Could you reproduce the lines below from the one with "C4: 22uF (GND, J5/1) -> 2.2uF (GND, J5/1)" through the one with "R14: 3.3k (SIG12, U3/in-)"? Keep both ends and add nothing.

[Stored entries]
------

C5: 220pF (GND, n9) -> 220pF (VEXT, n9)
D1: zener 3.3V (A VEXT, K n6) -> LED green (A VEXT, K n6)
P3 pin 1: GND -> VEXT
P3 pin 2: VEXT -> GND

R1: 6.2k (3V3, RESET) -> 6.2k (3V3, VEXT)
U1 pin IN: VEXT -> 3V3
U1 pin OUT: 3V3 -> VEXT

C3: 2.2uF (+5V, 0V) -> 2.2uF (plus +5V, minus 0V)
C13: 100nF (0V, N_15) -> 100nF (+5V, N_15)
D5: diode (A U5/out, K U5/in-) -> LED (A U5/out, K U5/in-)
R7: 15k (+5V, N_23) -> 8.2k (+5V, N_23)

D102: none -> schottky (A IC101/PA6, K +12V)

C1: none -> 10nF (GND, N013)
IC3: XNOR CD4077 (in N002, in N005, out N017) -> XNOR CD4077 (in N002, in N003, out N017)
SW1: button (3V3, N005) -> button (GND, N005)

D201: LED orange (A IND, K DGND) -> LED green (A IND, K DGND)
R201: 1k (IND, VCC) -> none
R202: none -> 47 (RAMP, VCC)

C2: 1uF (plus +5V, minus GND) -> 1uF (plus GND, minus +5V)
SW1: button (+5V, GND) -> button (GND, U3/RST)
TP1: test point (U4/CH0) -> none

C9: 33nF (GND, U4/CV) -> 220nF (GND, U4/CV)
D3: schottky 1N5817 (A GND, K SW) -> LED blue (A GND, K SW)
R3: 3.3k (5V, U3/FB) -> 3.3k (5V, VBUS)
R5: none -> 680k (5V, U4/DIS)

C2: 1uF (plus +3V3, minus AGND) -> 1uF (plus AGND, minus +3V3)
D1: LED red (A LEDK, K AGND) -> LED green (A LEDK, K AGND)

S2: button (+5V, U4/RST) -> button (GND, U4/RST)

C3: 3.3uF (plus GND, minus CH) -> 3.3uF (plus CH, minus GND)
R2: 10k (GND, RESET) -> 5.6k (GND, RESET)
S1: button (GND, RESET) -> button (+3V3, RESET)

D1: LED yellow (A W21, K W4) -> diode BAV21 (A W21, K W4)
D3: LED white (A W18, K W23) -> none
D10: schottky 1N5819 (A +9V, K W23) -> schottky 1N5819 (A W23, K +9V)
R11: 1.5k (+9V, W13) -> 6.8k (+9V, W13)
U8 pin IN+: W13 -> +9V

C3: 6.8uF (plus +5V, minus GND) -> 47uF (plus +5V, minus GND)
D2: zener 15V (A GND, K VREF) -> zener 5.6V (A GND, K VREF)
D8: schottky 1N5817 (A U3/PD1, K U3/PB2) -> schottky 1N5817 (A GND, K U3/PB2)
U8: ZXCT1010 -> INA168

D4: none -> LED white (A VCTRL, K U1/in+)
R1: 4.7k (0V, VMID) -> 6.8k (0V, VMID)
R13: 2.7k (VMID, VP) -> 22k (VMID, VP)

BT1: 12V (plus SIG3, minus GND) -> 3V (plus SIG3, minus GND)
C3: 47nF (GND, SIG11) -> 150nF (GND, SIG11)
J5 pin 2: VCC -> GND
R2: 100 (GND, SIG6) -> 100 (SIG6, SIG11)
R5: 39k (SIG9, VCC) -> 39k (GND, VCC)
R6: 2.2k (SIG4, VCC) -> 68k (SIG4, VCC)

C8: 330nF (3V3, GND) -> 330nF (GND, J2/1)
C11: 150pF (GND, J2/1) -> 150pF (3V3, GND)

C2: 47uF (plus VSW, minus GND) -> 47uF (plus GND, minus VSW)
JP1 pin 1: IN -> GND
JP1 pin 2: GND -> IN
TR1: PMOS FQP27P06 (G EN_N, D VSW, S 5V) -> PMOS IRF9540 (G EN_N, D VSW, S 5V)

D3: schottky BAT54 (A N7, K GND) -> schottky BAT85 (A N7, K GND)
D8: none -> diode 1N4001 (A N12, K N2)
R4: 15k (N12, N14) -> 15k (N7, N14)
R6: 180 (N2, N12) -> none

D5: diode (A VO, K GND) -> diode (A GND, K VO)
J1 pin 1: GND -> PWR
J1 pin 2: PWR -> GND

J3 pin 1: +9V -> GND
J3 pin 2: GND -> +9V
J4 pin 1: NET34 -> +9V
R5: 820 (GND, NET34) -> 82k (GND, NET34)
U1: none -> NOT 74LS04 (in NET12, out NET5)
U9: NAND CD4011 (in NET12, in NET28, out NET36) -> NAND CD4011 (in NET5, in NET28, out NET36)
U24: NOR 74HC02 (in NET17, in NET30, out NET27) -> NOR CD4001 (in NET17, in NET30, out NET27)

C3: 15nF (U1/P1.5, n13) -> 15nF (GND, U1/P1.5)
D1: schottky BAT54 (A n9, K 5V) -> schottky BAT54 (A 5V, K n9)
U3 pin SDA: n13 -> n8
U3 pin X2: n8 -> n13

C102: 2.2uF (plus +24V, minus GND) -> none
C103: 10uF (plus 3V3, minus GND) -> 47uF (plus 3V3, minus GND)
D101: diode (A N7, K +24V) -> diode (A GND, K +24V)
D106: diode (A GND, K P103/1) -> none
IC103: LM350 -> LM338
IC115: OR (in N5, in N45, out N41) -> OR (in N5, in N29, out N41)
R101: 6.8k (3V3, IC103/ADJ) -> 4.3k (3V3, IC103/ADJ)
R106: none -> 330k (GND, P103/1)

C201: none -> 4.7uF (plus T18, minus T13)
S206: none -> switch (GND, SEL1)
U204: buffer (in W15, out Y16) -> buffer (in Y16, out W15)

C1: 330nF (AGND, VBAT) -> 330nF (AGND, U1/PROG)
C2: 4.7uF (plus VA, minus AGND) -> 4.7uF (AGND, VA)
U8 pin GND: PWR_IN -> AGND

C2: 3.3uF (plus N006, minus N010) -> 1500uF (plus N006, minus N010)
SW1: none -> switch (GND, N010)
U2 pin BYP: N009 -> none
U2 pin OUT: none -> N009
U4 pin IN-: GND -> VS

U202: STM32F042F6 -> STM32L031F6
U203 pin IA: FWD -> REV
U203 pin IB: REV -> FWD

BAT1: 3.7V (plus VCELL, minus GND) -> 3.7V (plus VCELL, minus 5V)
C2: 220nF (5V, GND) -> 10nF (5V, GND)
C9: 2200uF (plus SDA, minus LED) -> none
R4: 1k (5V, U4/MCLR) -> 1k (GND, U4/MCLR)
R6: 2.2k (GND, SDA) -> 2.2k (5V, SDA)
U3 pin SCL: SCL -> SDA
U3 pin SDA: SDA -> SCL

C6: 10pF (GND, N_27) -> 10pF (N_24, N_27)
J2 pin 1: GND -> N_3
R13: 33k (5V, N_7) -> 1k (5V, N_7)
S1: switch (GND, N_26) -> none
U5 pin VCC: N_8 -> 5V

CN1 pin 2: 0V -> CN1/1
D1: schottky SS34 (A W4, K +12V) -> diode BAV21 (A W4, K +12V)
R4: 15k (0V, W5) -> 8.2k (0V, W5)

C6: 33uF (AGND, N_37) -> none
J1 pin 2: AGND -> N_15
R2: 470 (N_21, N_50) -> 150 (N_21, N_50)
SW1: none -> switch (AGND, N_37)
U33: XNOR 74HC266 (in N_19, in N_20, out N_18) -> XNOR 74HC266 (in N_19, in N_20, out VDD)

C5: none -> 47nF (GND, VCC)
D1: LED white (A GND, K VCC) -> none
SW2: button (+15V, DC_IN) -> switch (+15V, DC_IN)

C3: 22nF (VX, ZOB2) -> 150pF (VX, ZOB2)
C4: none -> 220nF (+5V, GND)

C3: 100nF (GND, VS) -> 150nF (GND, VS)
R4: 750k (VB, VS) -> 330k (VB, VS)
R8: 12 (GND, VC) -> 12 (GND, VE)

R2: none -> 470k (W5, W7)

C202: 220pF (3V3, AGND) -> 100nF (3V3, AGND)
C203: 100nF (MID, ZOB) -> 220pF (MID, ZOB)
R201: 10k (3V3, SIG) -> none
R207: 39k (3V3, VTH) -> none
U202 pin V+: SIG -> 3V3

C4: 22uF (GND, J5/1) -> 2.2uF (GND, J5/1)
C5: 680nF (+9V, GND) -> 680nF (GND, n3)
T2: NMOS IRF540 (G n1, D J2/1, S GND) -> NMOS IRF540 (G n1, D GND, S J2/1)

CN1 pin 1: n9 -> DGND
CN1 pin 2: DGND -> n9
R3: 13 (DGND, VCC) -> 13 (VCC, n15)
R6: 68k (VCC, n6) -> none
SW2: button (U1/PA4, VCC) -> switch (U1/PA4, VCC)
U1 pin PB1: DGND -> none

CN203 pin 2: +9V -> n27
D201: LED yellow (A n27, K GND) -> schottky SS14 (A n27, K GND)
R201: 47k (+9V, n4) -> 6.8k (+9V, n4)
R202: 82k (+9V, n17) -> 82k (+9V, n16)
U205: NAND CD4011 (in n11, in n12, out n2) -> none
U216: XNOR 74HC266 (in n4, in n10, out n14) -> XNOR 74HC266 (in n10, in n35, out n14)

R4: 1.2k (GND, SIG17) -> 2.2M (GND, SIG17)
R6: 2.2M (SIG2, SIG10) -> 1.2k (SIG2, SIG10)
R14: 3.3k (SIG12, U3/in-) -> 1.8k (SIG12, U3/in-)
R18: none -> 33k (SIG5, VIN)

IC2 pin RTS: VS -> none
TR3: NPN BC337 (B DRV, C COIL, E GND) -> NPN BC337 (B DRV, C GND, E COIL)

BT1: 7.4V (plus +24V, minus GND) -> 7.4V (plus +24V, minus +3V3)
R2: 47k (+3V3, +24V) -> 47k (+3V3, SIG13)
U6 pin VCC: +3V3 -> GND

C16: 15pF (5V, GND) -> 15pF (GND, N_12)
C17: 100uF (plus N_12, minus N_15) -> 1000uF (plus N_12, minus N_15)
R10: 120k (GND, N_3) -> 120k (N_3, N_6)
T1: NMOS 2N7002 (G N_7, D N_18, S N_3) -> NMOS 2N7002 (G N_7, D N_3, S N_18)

------

**Exercise response**
C4: 22uF (GND, J5/1) -> 2.2uF (GND, J5/1)
C5: 680nF (+9V, GND) -> 680nF (GND, n3)
T2: NMOS IRF540 (G n1, D J2/1, S GND) -> NMOS IRF540 (G n1, D GND, S J2/1)

CN1 pin 1: n9 -> DGND
CN1 pin 2: DGND -> n9
R3: 13 (DGND, VCC) -> 13 (VCC, n15)
R6: 68k (VCC, n6) -> none
SW2: button (U1/PA4, VCC) -> switch (U1/PA4, VCC)
U1 pin PB1: DGND -> none

CN203 pin 2: +9V -> n27
D201: LED yellow (A n27, K GND) -> schottky SS14 (A n27, K GND)
R201: 47k (+9V, n4) -> 6.8k (+9V, n4)
R202: 82k (+9V, n17) -> 82k (+9V, n16)
U205: NAND CD4011 (in n11, in n12, out n2) -> none
U216: XNOR 74HC266 (in n4, in n10, out n14) -> XNOR 74HC266 (in n10, in n35, out n14)

R4: 1.2k (GND, SIG17) -> 2.2M (GND, SIG17)
R6: 2.2M (SIG2, SIG10) -> 1.2k (SIG2, SIG10)
R14: 3.3k (SIG12, U3/in-) -> 1.8k (SIG12, U3/in-)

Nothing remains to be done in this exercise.